• [Aim of the task]:
With pictures omitted, output the records below exactly as they appear.

▶

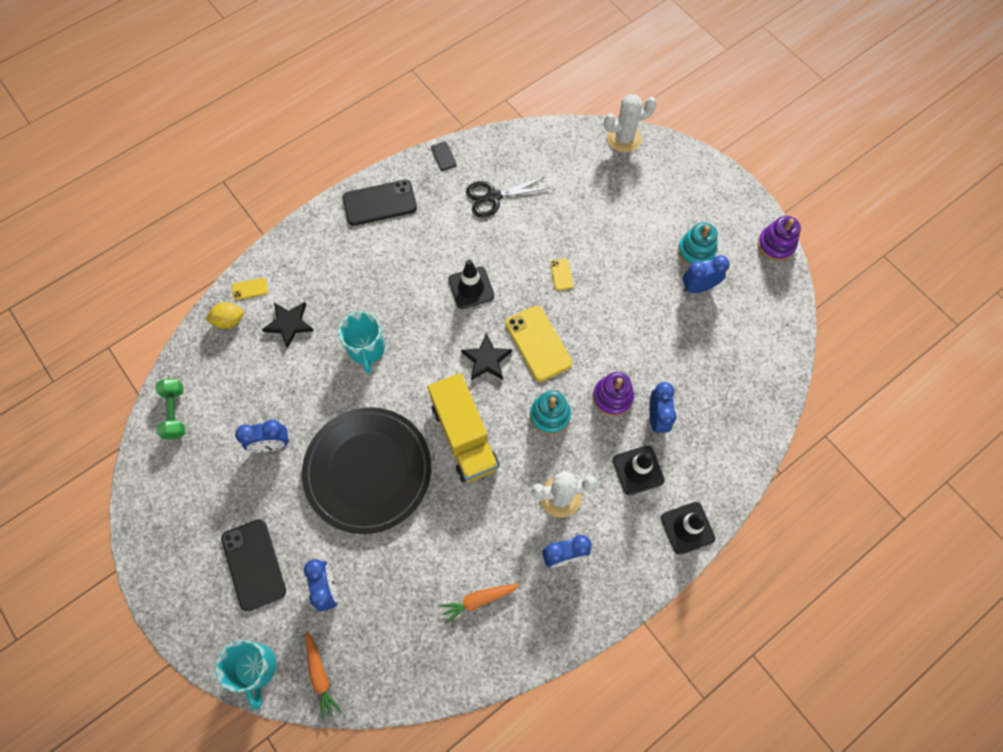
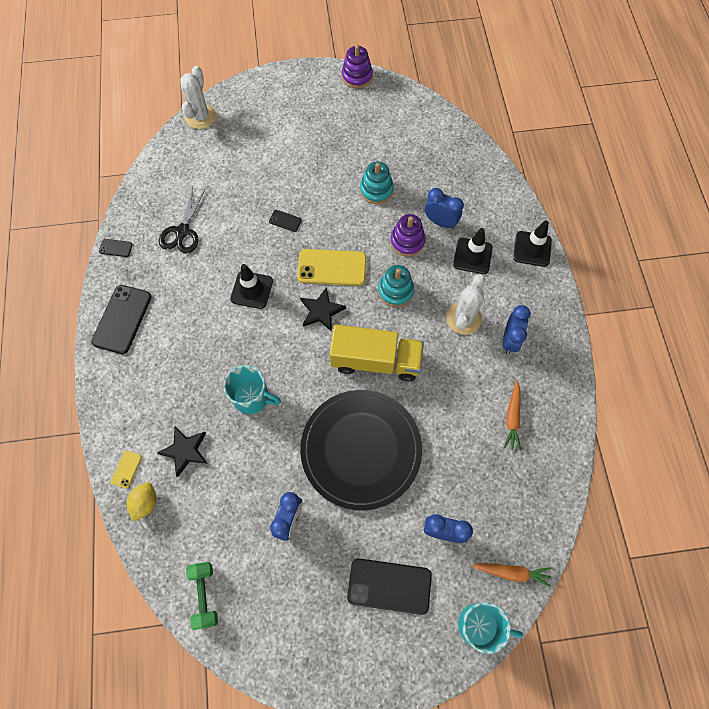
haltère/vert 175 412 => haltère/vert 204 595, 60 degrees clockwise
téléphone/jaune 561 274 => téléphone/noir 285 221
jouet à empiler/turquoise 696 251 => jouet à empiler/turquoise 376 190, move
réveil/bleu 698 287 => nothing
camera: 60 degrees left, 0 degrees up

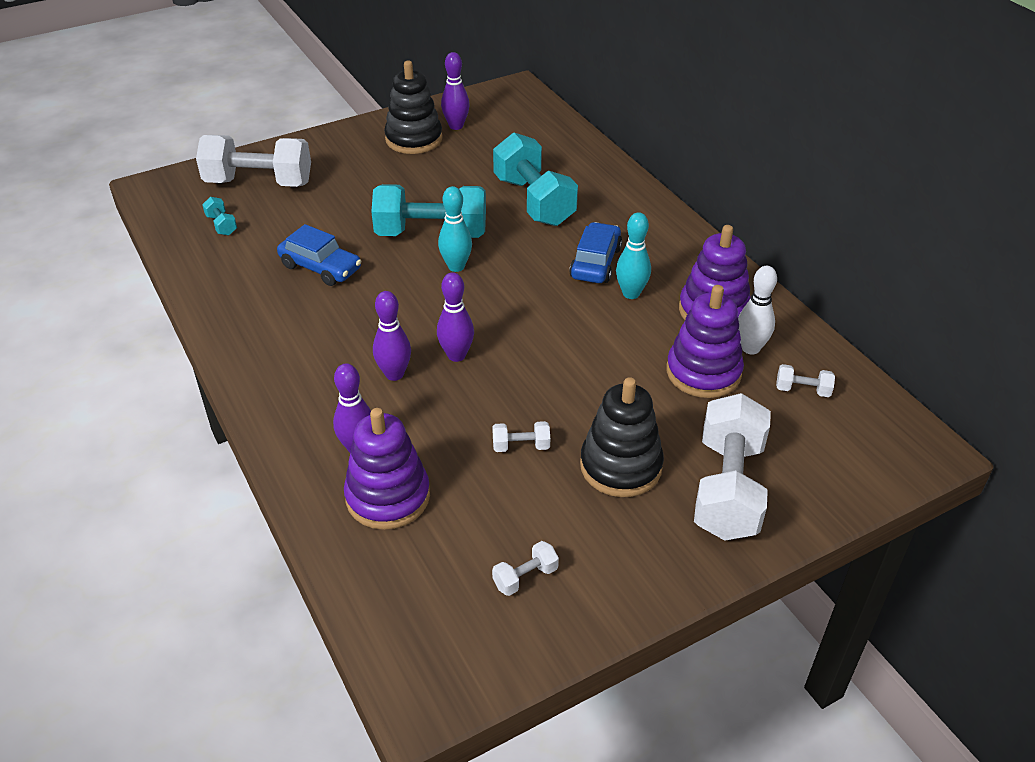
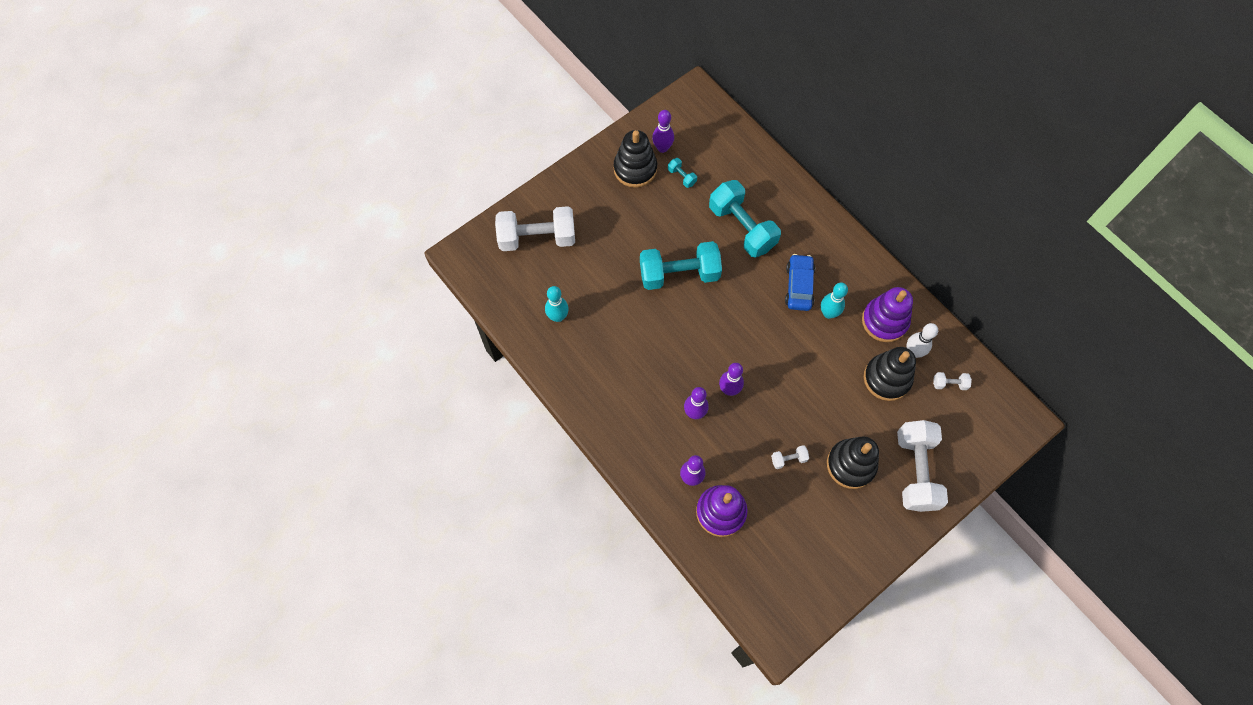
quille/turquoise 456 266 => quille/turquoise 558 316, move
haltère/turquoise 221 225 => haltère/turquoise 681 177, move
jouet à empiler/violet 703 372 => jouet à empiler/noir 887 378
voiture/bleu 320 267 => nothing
haltère/blanc 525 577 => nothing
camera: 10 degrees left, 25 degrees up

◀

• [Reply]:
haltère/vert 175 412 => haltère/vert 204 595, 60 degrees clockwise
téléphone/jaune 561 274 => téléphone/noir 285 221
jouet à empiler/turquoise 696 251 => jouet à empiler/turquoise 376 190, move
réveil/bleu 698 287 => nothing
camera: 60 degrees left, 0 degrees up

quille/turquoise 456 266 => quille/turquoise 558 316, move
haltère/turquoise 221 225 => haltère/turquoise 681 177, move
jouet à empiler/violet 703 372 => jouet à empiler/noir 887 378
voiture/bleu 320 267 => nothing
haltère/blanc 525 577 => nothing
camera: 10 degrees left, 25 degrees up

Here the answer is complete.